* _WHAT YOU HAVE TO DO_:
In the entries that follow, find the line containing "(350, 397) = (350, 430): purple"; from there, copy every line exactly through the line containing "(675, 342) = (657, 342): green".

(MATERIAL PROVIDED begins)

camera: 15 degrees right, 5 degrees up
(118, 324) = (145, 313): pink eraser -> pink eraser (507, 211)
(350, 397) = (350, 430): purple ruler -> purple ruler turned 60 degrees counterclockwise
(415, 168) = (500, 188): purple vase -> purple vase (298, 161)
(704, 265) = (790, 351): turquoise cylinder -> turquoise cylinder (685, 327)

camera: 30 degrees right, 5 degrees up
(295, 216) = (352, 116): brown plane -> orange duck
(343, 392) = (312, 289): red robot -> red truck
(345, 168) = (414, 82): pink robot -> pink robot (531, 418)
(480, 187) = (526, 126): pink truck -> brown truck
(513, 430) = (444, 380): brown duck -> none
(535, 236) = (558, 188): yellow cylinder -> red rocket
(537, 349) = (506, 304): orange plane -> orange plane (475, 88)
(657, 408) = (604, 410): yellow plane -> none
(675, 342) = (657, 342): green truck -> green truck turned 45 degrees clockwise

(MATERIAL PROVIDED ends)
(MATERIAL PROVIDED begins)

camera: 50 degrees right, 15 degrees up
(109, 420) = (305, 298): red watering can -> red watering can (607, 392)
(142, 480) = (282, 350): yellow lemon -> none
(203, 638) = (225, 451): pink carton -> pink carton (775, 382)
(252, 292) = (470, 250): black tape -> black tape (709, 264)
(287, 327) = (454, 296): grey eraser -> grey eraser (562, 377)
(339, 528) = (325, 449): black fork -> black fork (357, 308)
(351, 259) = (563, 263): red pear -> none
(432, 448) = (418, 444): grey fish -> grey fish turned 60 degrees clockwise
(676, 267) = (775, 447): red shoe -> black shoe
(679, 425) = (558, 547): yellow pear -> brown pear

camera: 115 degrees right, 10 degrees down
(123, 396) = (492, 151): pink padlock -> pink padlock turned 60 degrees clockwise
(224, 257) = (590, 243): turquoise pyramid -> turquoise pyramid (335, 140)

(MATERIAL PROVIDED ends)

* _COMPLETED TASK_:
(350, 397) = (350, 430): purple ruler -> purple ruler turned 60 degrees counterclockwise
(415, 168) = (500, 188): purple vase -> purple vase (298, 161)
(704, 265) = (790, 351): turquoise cylinder -> turquoise cylinder (685, 327)

camera: 30 degrees right, 5 degrees up
(295, 216) = (352, 116): brown plane -> orange duck
(343, 392) = (312, 289): red robot -> red truck
(345, 168) = (414, 82): pink robot -> pink robot (531, 418)
(480, 187) = (526, 126): pink truck -> brown truck
(513, 430) = (444, 380): brown duck -> none
(535, 236) = (558, 188): yellow cylinder -> red rocket
(537, 349) = (506, 304): orange plane -> orange plane (475, 88)
(657, 408) = (604, 410): yellow plane -> none
(675, 342) = (657, 342): green truck -> green truck turned 45 degrees clockwise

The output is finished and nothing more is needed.